Each line from the one holding "SW2: button (GND, TEMP)" through the final line of the data below is to be given again exactly, and no other line is to appear.

'''

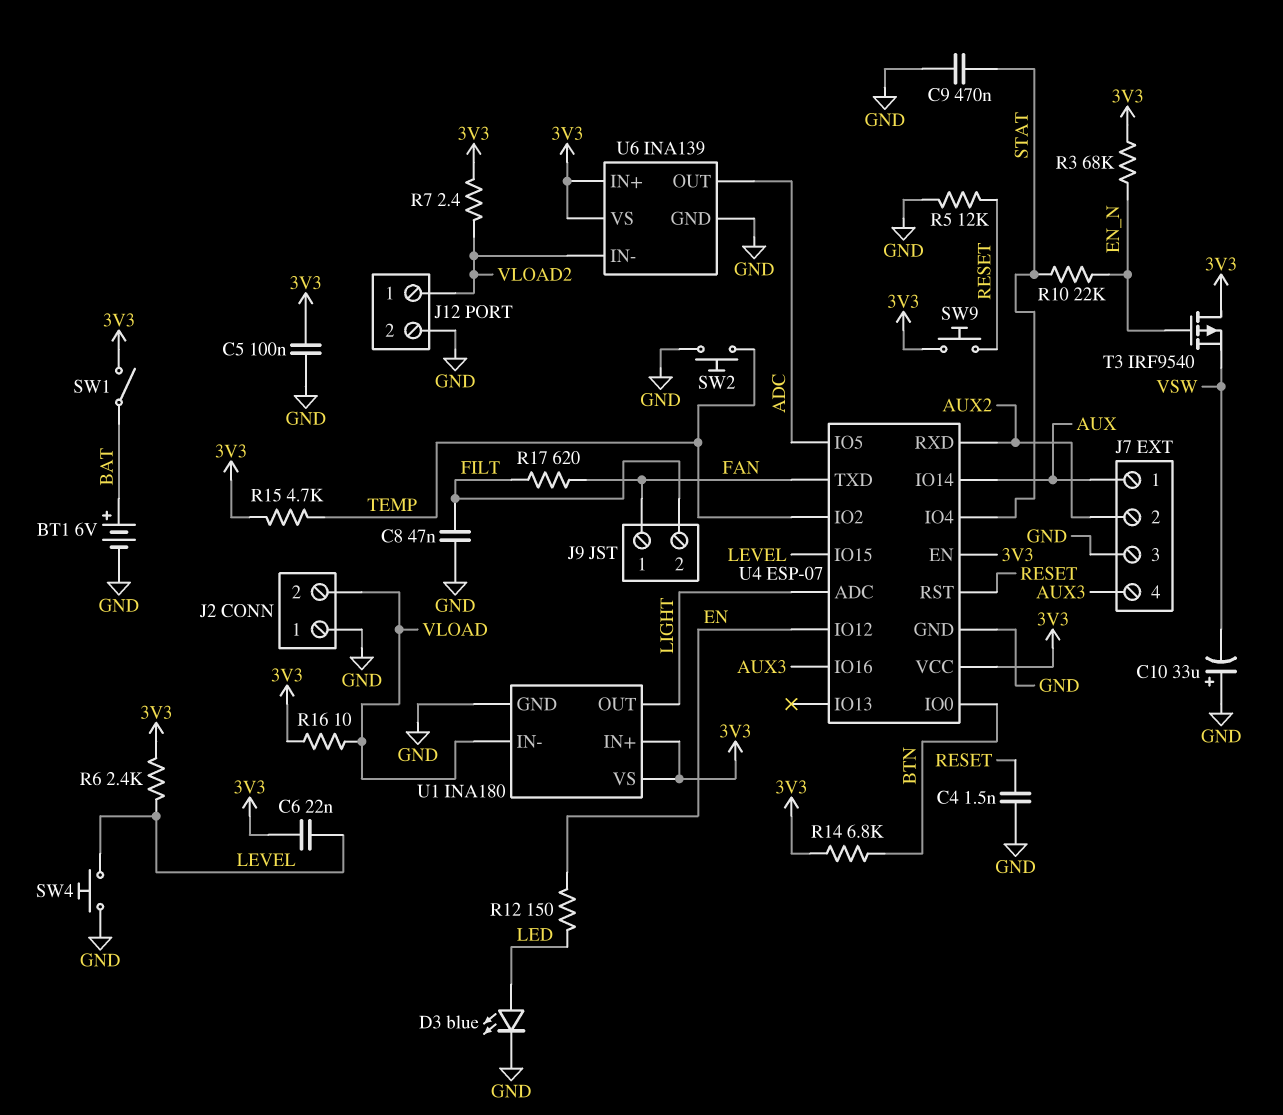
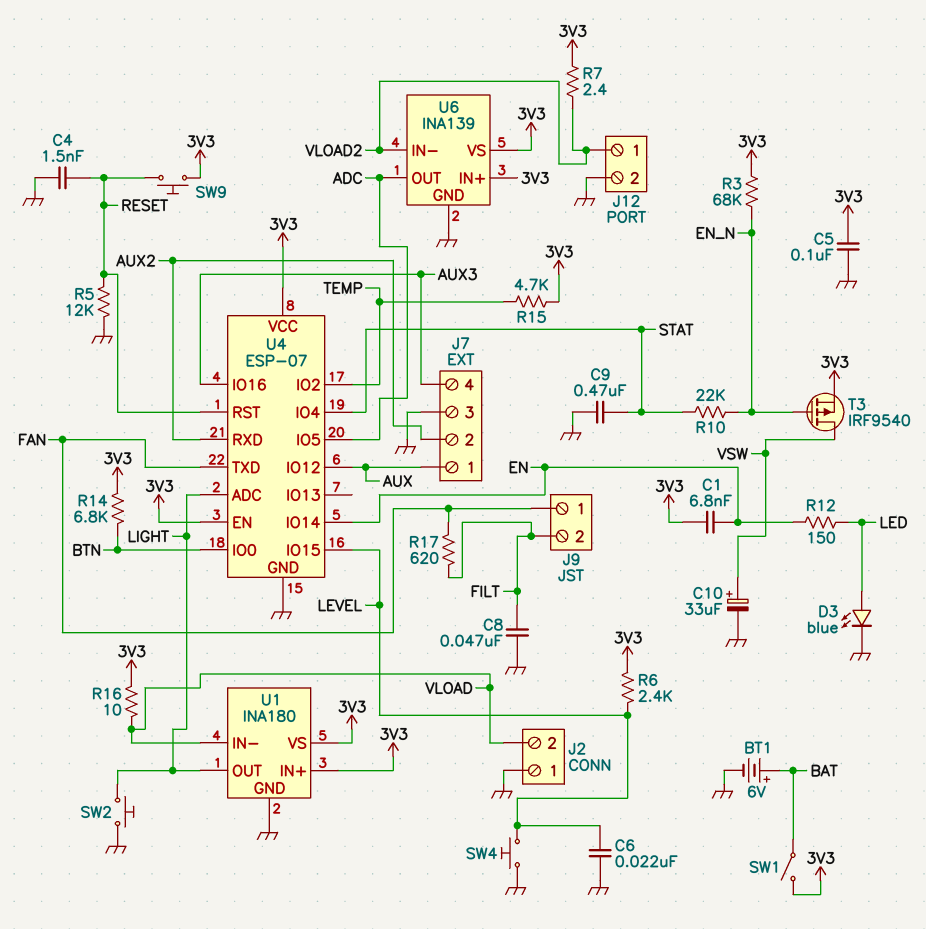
C1: none -> 6.8nF (3V3, EN)
C6: 22nF (3V3, LEVEL) -> 22nF (GND, LEVEL)
C10: 33uF (plus GND, minus VSW) -> 33uF (plus VSW, minus GND)
SW2: button (GND, TEMP) -> button (GND, LIGHT)
T3: PMOS IRF9540 (G EN_N, D 3V3, S VSW) -> PMOS IRF9540 (G EN_N, D VSW, S 3V3)
U4 pin IO12: EN -> AUX
U4 pin IO14: AUX -> EN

'''

### PROBLEM SOLUTION
SW2: button (GND, TEMP) -> button (GND, LIGHT)
T3: PMOS IRF9540 (G EN_N, D 3V3, S VSW) -> PMOS IRF9540 (G EN_N, D VSW, S 3V3)
U4 pin IO12: EN -> AUX
U4 pin IO14: AUX -> EN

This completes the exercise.